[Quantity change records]
== Segment start ==
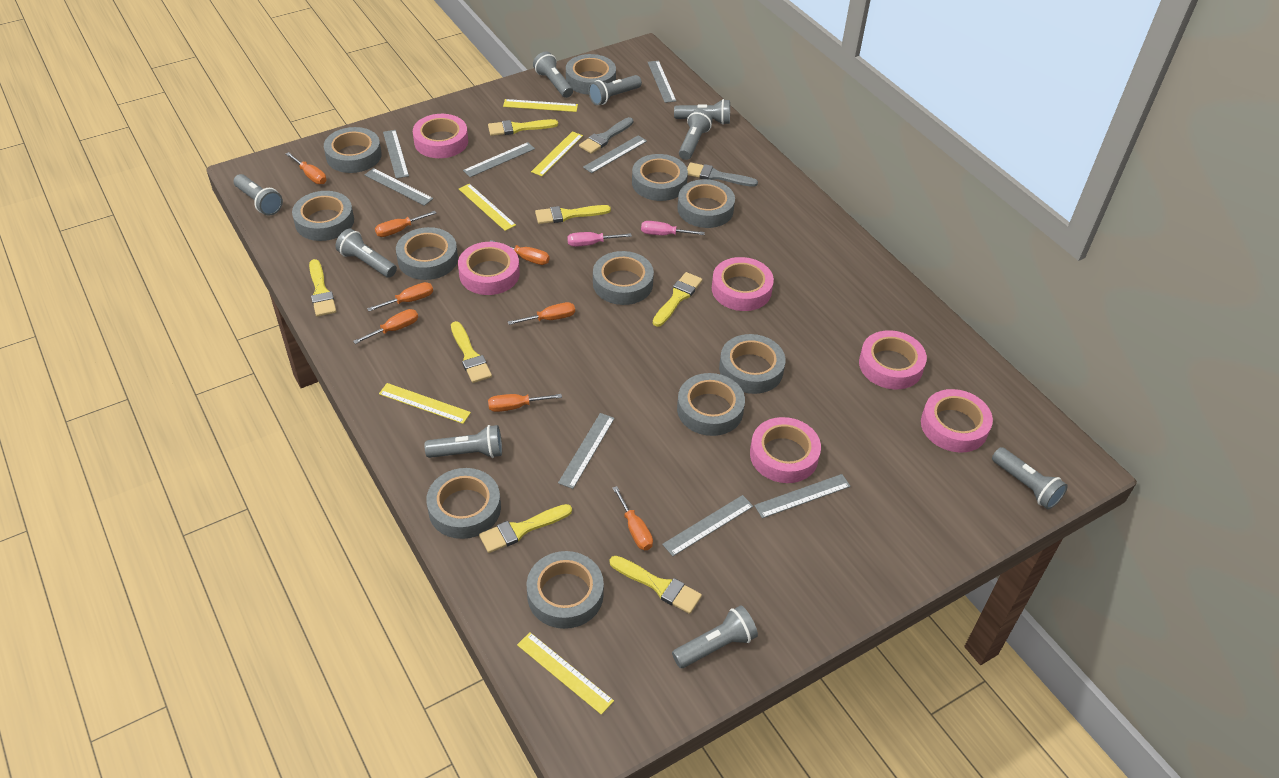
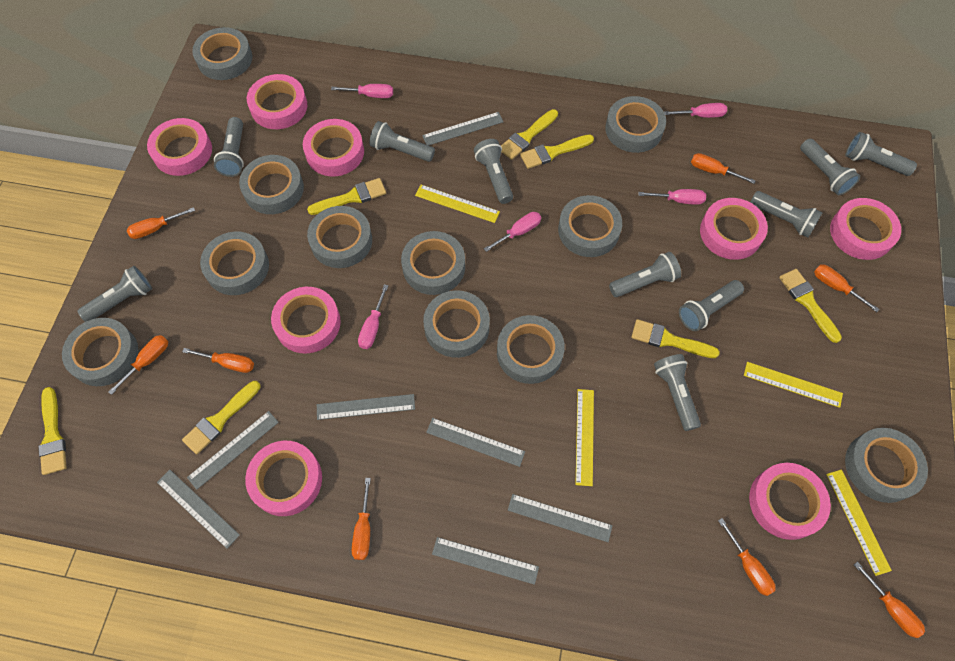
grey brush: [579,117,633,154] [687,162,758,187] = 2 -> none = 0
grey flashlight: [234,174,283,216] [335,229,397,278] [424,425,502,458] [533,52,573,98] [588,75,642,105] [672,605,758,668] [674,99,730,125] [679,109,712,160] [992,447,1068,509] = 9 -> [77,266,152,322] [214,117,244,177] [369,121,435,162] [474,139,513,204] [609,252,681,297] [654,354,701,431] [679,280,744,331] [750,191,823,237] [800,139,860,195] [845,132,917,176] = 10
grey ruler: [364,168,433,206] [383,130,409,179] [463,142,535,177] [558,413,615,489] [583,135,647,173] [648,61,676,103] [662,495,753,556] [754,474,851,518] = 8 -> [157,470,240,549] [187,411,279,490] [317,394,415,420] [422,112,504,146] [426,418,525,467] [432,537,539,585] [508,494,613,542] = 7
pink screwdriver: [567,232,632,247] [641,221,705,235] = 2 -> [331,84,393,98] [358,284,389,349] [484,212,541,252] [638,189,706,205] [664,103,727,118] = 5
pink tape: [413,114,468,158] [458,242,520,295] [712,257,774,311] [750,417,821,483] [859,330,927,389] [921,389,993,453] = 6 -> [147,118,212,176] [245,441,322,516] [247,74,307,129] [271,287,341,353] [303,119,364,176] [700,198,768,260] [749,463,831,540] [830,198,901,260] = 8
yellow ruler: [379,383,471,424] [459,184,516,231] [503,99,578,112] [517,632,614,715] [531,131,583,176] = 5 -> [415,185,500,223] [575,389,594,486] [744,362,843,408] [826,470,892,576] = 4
== Segment end ==
== Segment start ==
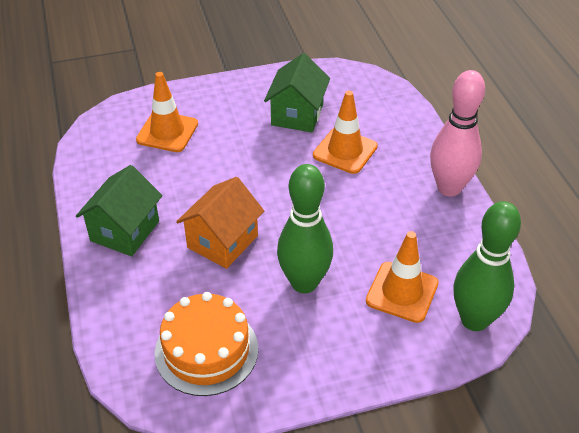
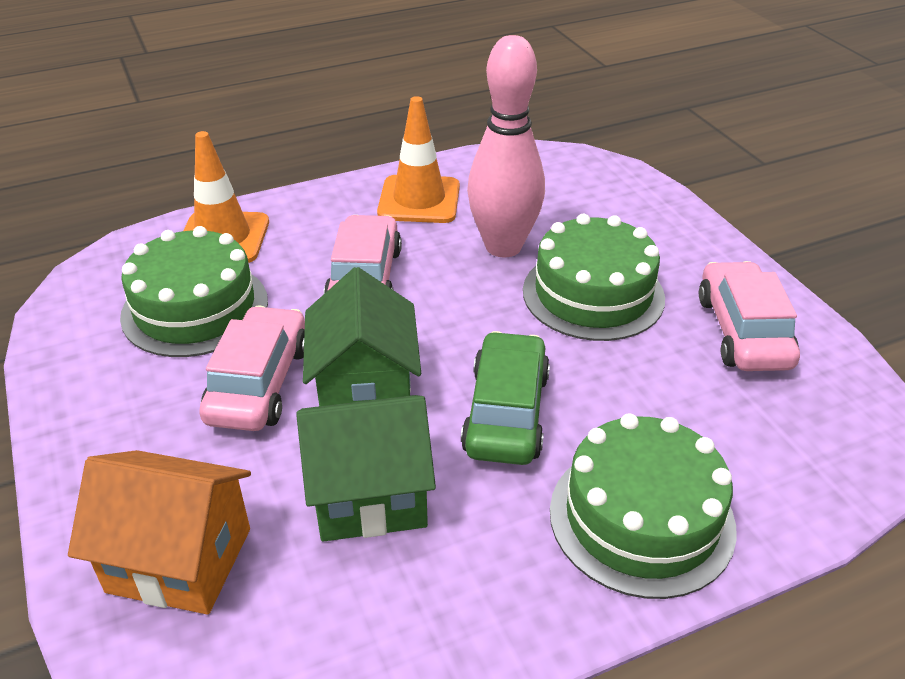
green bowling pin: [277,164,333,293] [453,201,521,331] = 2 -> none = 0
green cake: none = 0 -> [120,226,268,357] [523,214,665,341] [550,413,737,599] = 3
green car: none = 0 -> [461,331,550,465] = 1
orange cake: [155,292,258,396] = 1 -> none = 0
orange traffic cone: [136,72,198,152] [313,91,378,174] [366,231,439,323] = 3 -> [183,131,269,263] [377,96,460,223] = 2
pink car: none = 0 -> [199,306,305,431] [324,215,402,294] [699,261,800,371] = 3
== Segment end ==
== Segment start ==
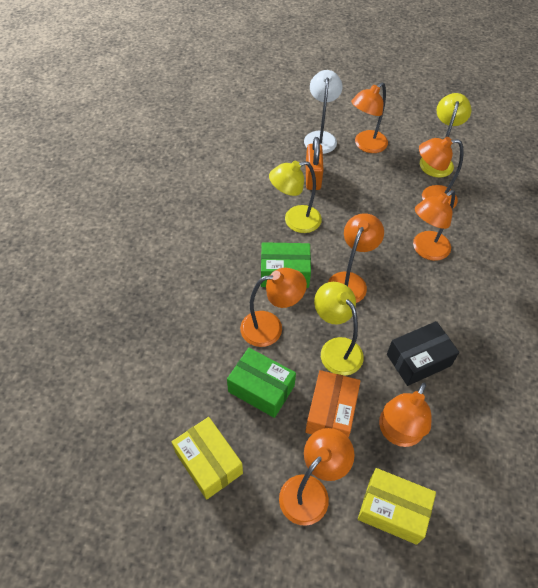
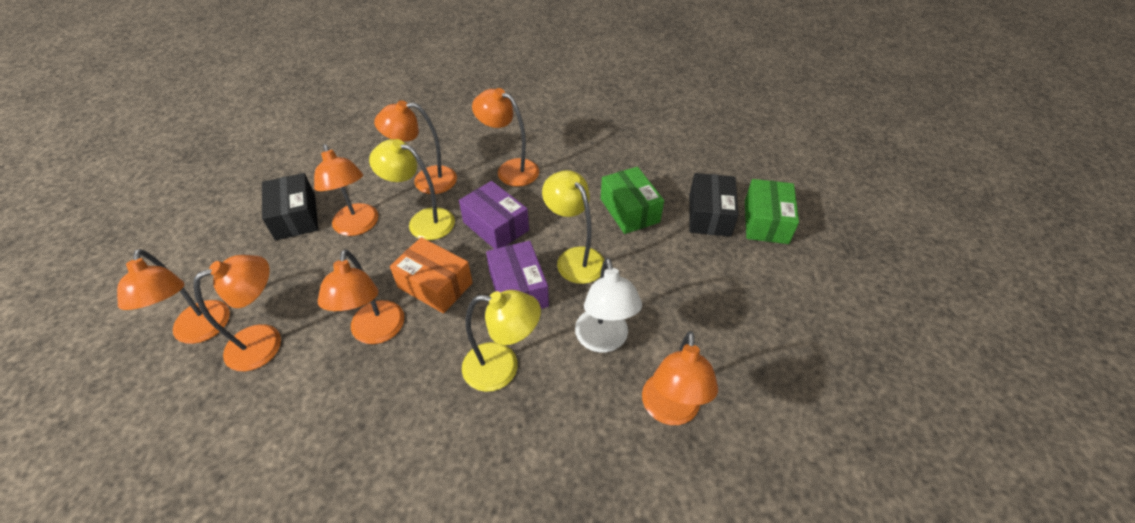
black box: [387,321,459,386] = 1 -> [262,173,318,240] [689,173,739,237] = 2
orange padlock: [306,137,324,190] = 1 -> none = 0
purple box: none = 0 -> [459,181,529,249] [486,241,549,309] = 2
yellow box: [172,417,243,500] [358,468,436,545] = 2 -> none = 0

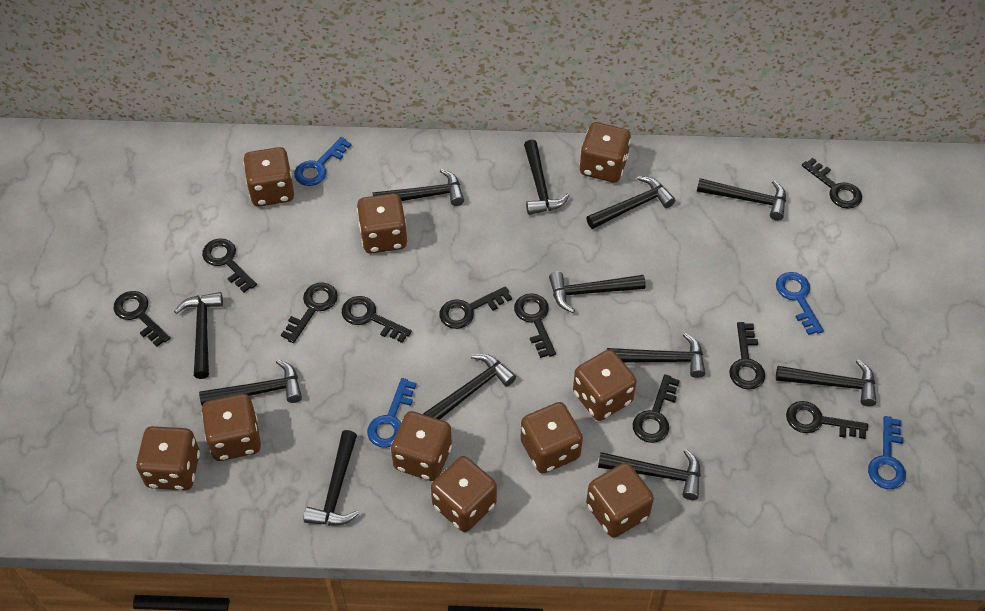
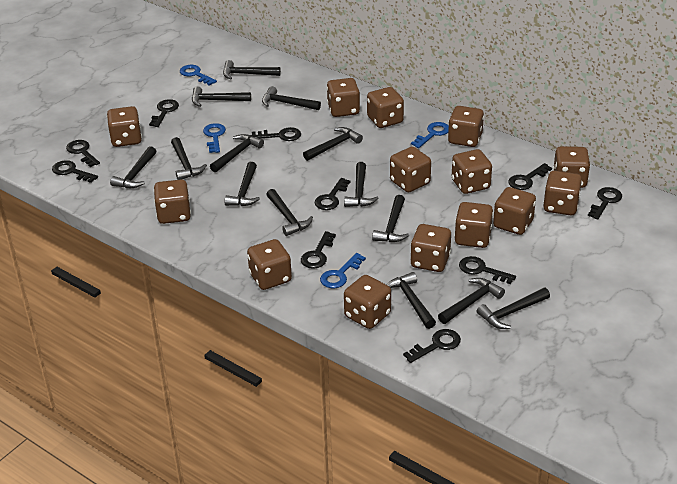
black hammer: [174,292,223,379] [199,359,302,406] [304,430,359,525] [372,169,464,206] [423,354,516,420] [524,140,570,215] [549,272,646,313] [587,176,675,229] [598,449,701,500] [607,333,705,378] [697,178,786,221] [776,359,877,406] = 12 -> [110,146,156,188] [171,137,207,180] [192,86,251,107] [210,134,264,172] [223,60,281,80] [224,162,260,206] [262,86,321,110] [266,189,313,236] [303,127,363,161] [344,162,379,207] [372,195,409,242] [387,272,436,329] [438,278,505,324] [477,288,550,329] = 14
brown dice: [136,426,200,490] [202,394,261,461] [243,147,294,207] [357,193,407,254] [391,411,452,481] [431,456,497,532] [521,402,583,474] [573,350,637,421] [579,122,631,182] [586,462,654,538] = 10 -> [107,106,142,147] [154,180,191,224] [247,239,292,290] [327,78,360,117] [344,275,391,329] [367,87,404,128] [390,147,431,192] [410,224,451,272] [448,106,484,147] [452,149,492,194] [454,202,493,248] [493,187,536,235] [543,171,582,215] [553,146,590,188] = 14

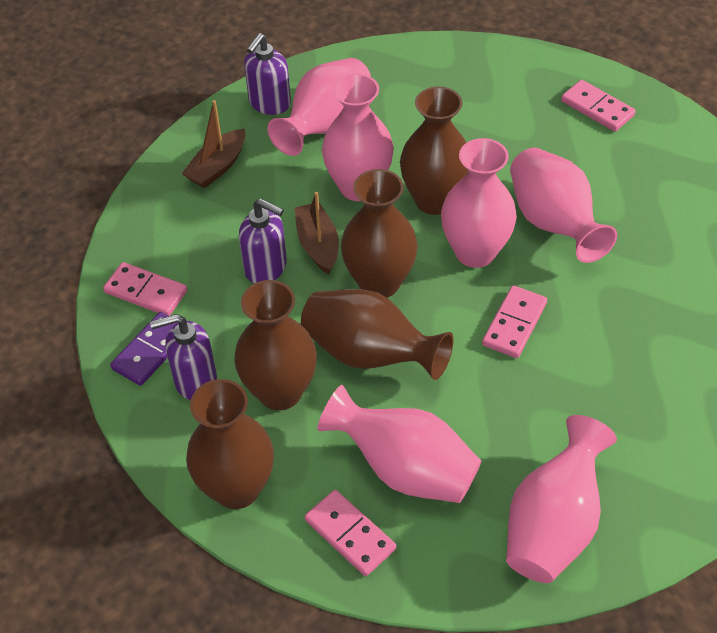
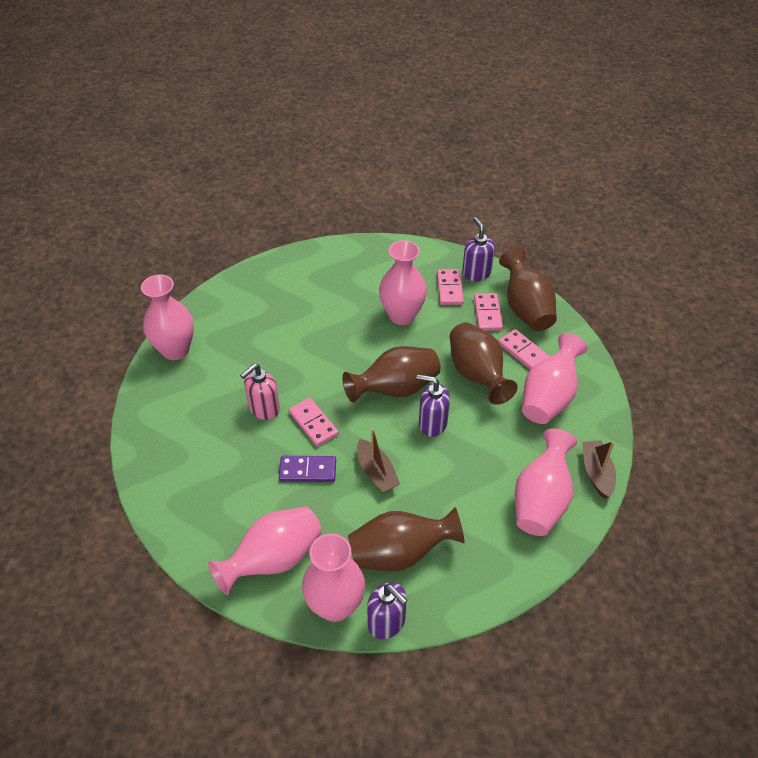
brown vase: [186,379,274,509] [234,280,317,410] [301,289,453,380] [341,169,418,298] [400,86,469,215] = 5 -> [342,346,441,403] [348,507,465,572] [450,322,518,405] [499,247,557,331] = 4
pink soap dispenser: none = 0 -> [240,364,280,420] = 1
== Segment end ==
Please show every line of the entries above that contains the word "orange".

● Result for this exercise:
orange cake: [155,292,258,396] = 1 -> none = 0
orange traffic cone: [136,72,198,152] [313,91,378,174] [366,231,439,323] = 3 -> [183,131,269,263] [377,96,460,223] = 2
orange padlock: [306,137,324,190] = 1 -> none = 0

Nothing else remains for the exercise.